### EXERCISE GOAL
What you give back should be exactly the lines from the one with "D10: diode (A" through the end of the data, without the pictures.
####
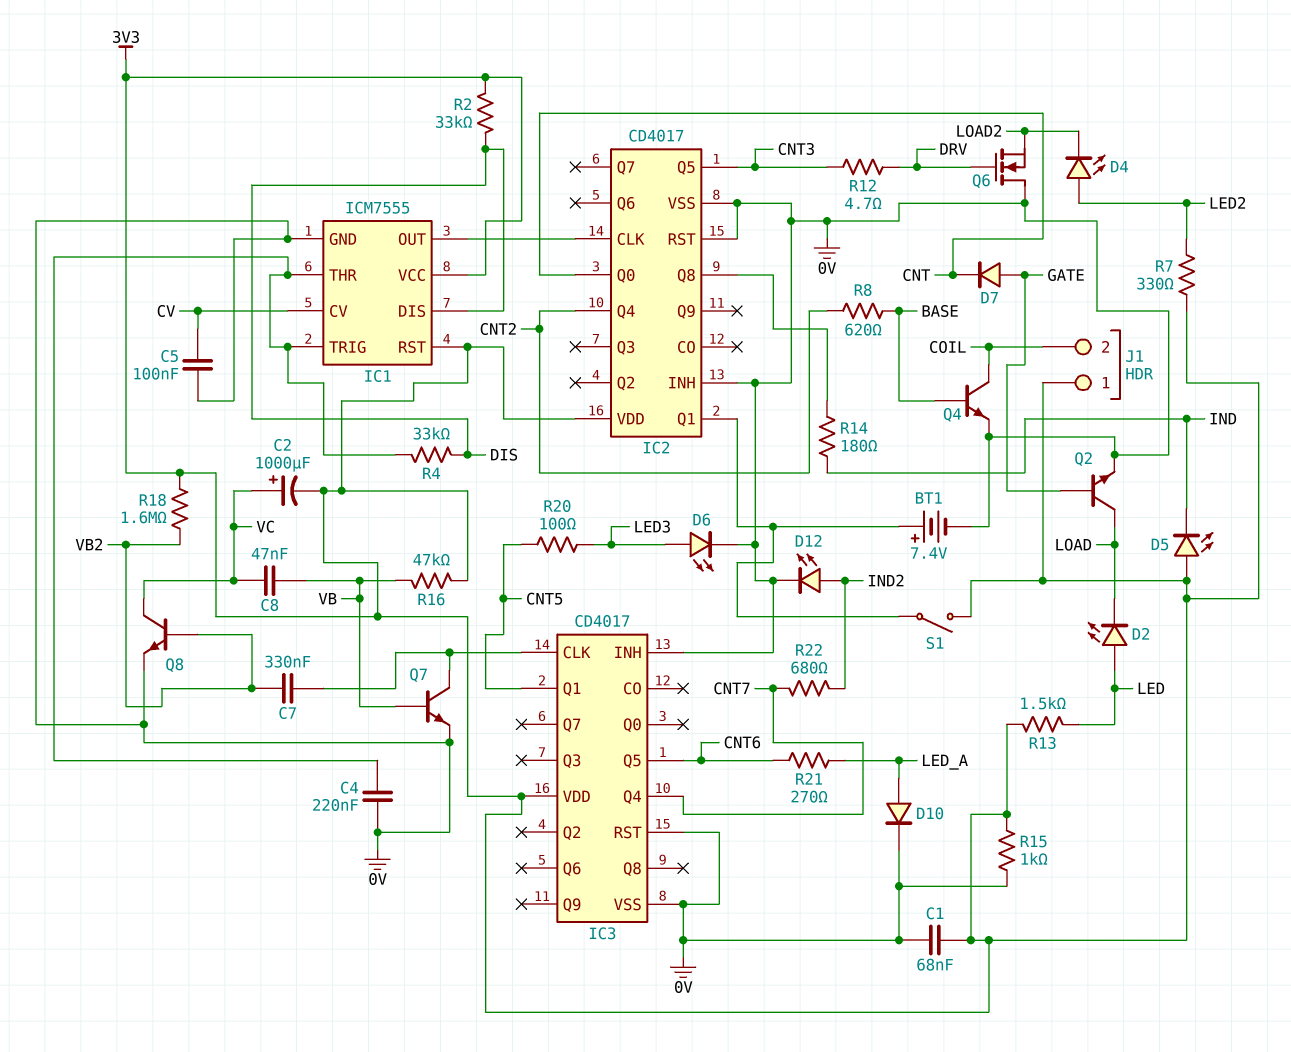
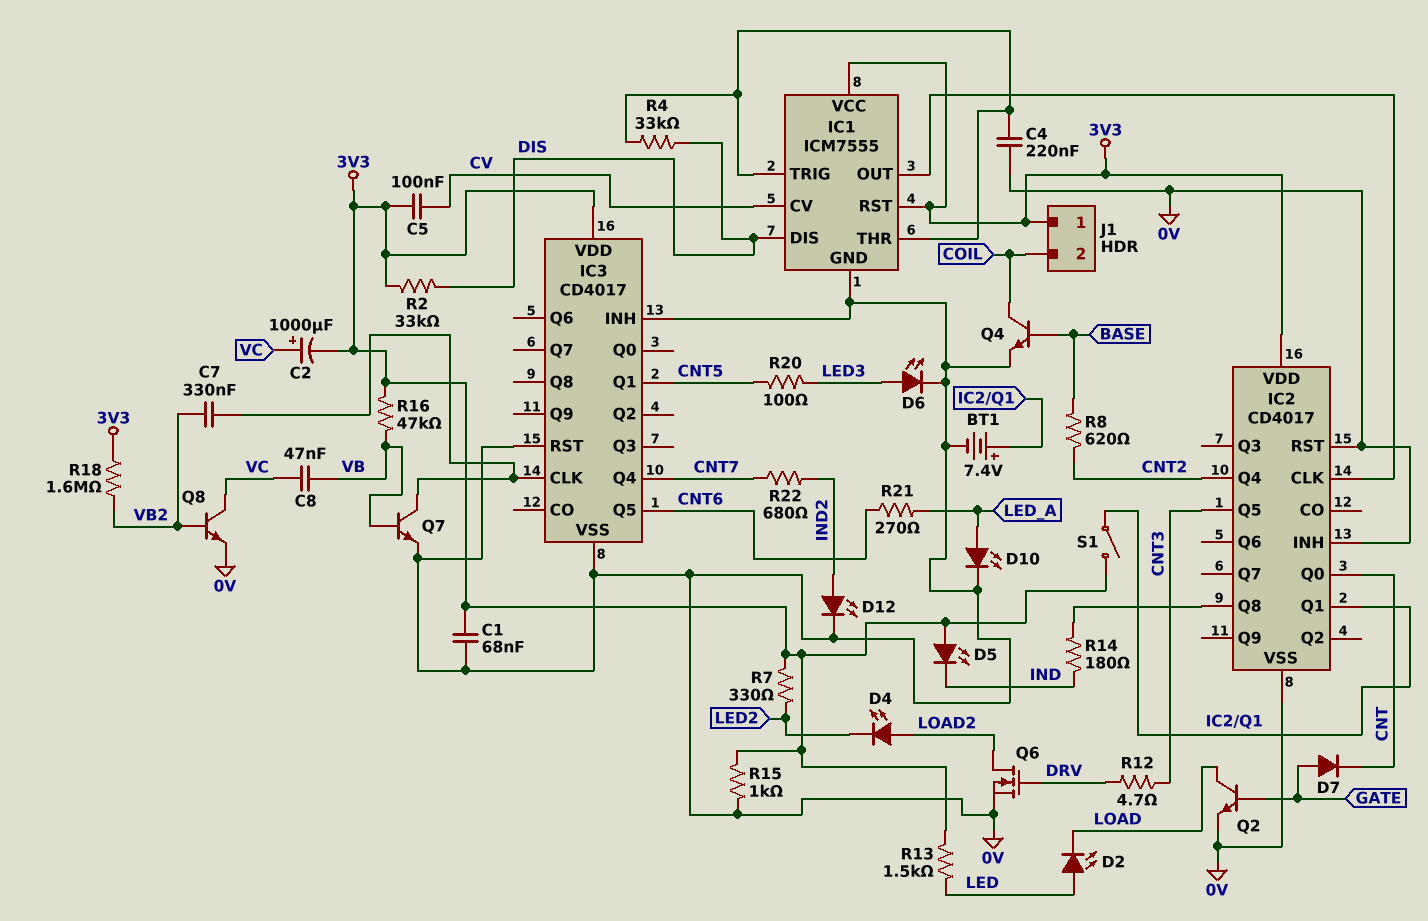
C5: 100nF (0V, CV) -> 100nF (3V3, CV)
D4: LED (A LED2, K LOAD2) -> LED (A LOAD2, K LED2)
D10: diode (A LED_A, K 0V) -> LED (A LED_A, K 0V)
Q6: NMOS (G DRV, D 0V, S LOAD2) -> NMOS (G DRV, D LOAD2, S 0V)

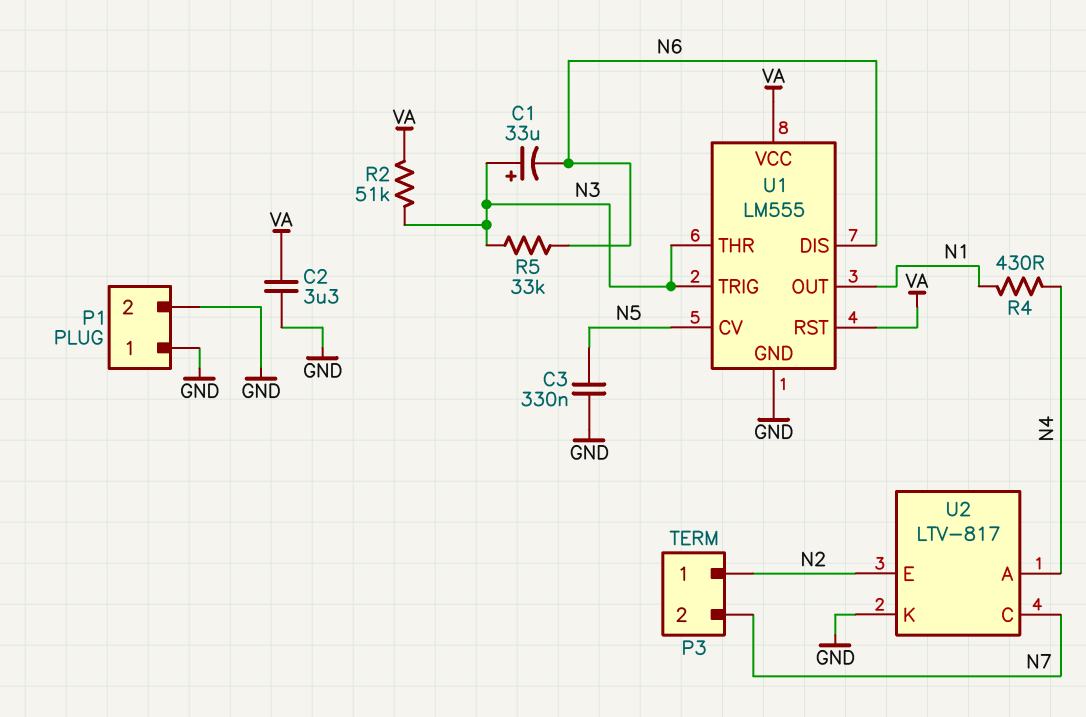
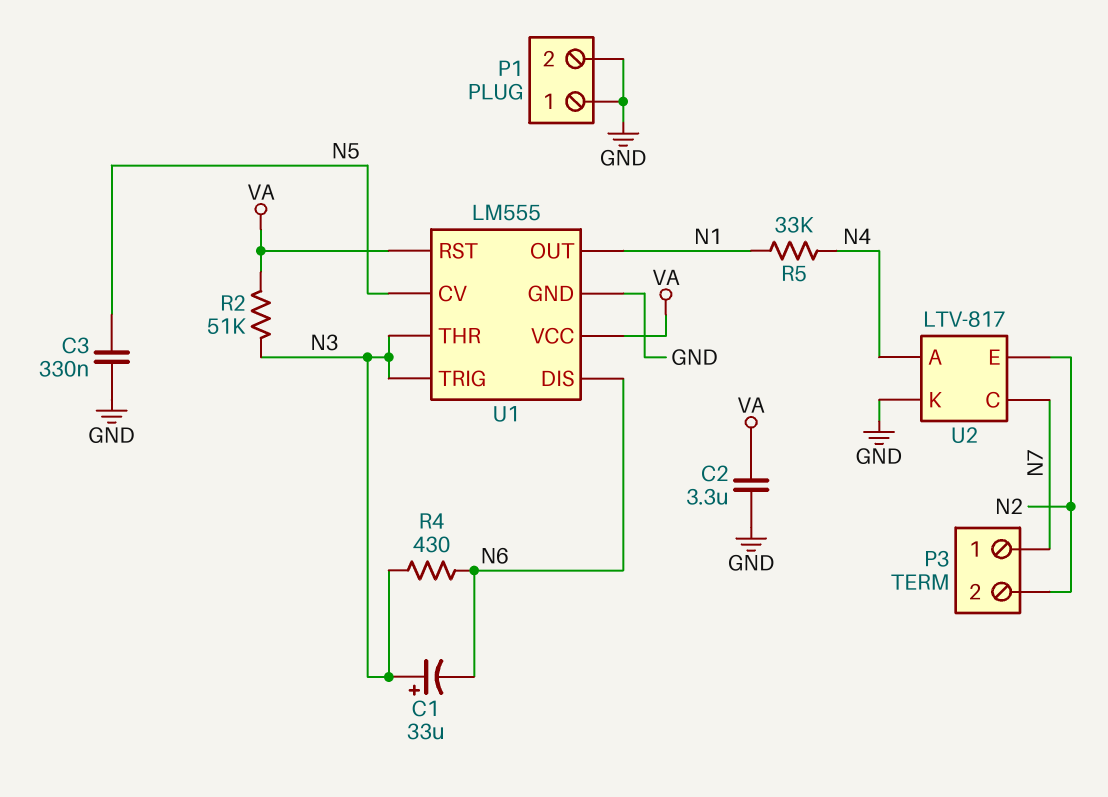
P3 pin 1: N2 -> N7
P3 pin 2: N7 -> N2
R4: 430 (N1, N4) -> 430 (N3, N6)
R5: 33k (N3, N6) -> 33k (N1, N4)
####
### TASK ANSWER
D10: diode (A LED_A, K 0V) -> LED (A LED_A, K 0V)
Q6: NMOS (G DRV, D 0V, S LOAD2) -> NMOS (G DRV, D LOAD2, S 0V)

P3 pin 1: N2 -> N7
P3 pin 2: N7 -> N2
R4: 430 (N1, N4) -> 430 (N3, N6)
R5: 33k (N3, N6) -> 33k (N1, N4)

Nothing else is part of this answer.